Task objective: Set down exactly the lines below, starting at the one that contains "green dice: 5 -> 3" and ending at the one that contains "red dice: 9 -> 11", with both of those lines included and nothing else.

Data supplied:
━━━━
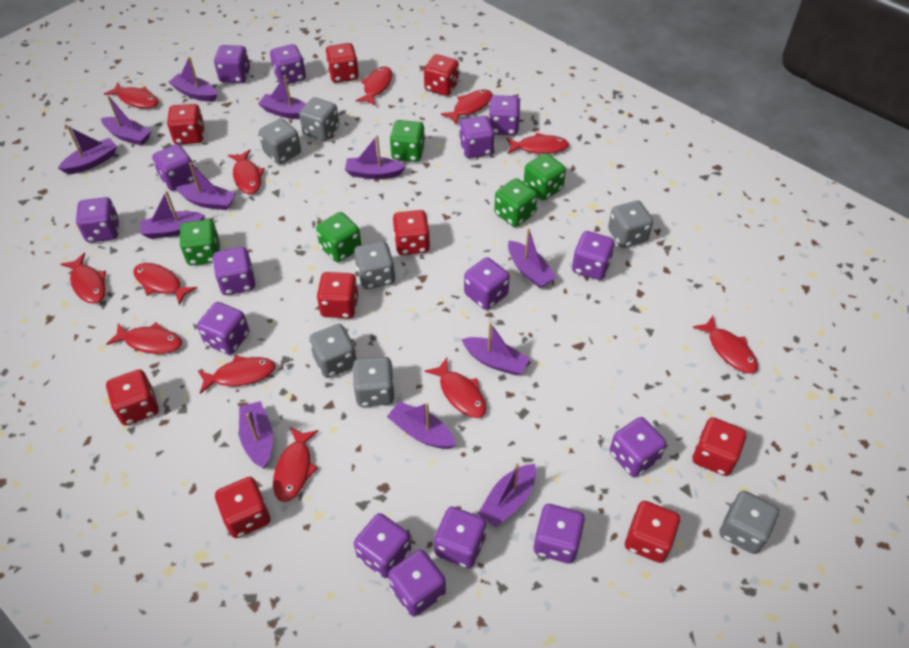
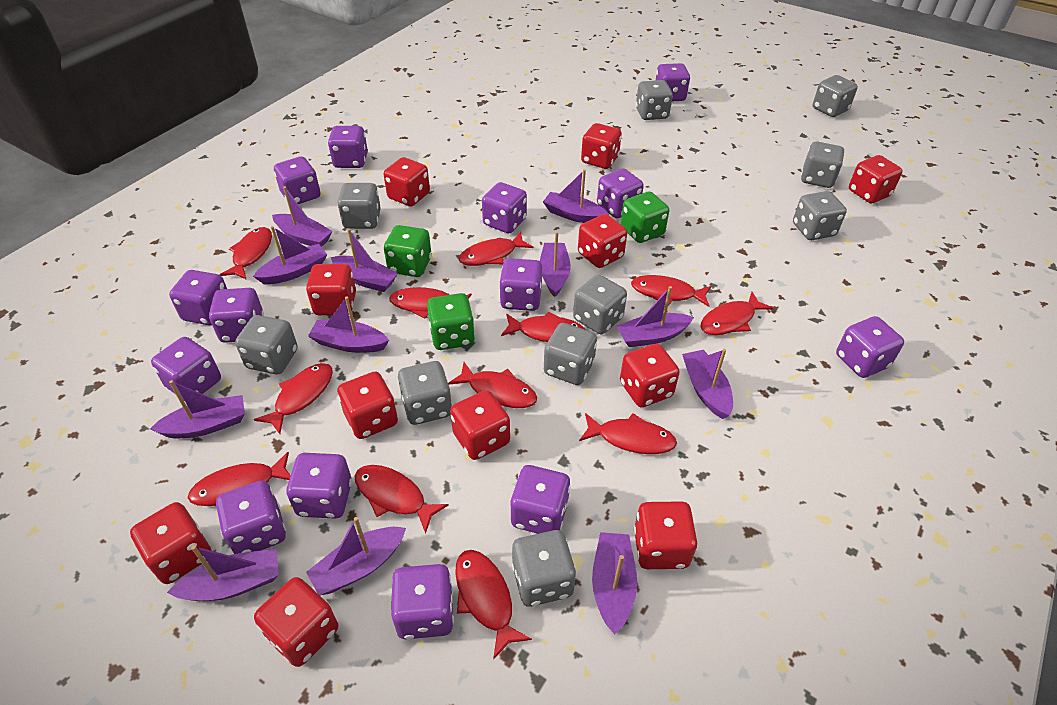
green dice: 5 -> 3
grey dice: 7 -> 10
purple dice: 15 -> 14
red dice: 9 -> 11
━━━━
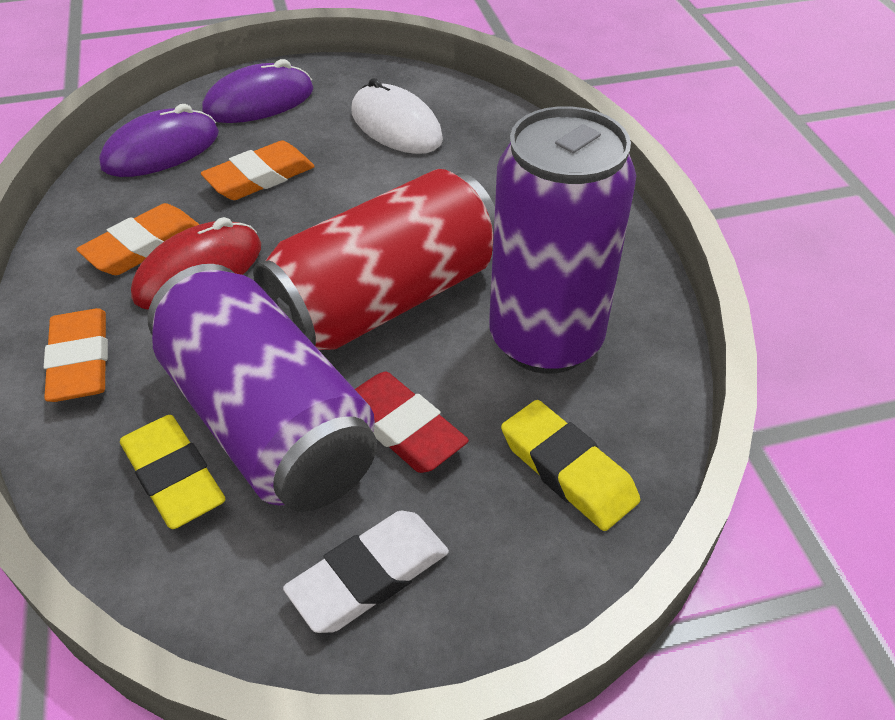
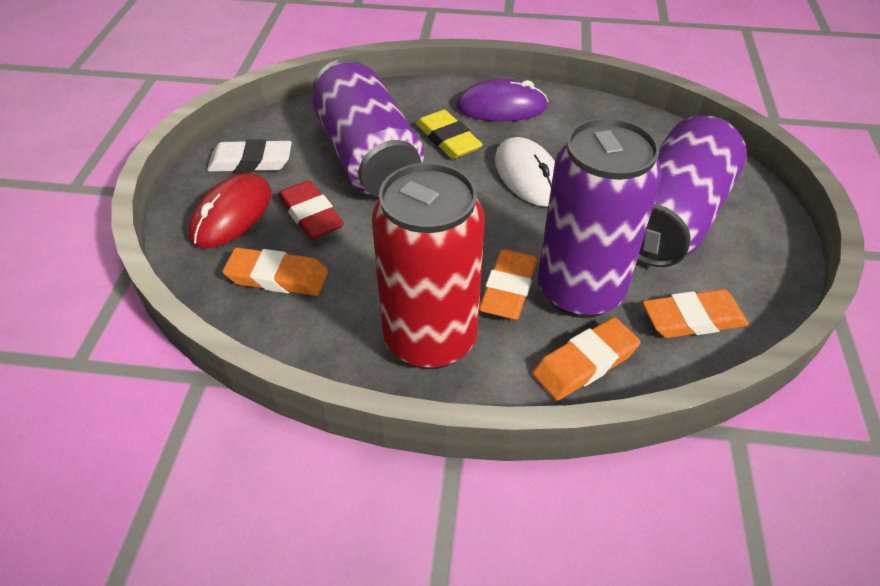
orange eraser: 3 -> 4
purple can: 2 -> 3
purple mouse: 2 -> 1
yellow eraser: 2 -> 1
━━━━
Exercise solution:
green dice: 5 -> 3
grey dice: 7 -> 10
purple dice: 15 -> 14
red dice: 9 -> 11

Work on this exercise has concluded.